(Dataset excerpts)
▼

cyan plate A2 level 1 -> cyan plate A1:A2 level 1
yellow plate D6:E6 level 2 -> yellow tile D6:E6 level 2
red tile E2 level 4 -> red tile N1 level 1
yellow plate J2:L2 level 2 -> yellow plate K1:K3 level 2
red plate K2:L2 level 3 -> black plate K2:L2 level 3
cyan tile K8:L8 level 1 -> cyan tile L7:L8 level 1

▲
▼

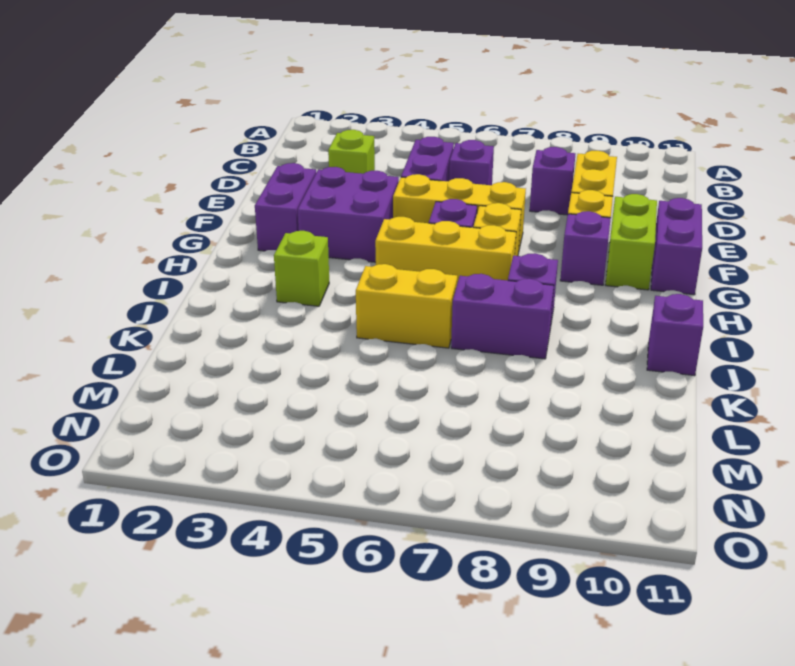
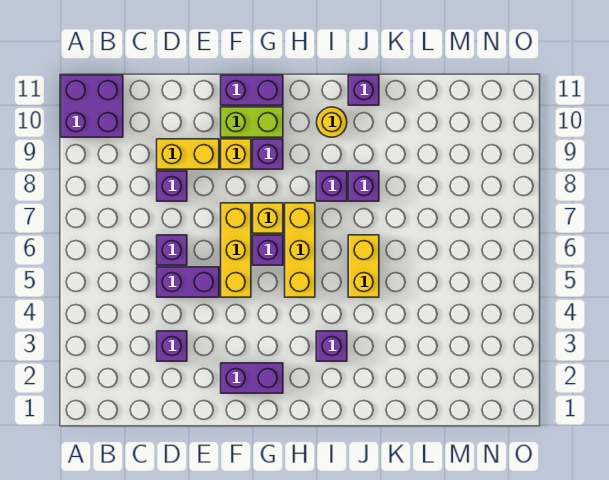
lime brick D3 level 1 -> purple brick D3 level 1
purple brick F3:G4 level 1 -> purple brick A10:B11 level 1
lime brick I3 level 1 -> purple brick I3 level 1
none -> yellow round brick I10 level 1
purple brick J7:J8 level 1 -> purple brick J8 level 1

▲

■ What the task asks: From the records above, retype only the lines starting at the line that contains "lime brick I3" and ending at the line that contains "purple brick J7:J8", both included.

■ Written reply:
lime brick I3 level 1 -> purple brick I3 level 1
none -> yellow round brick I10 level 1
purple brick J7:J8 level 1 -> purple brick J8 level 1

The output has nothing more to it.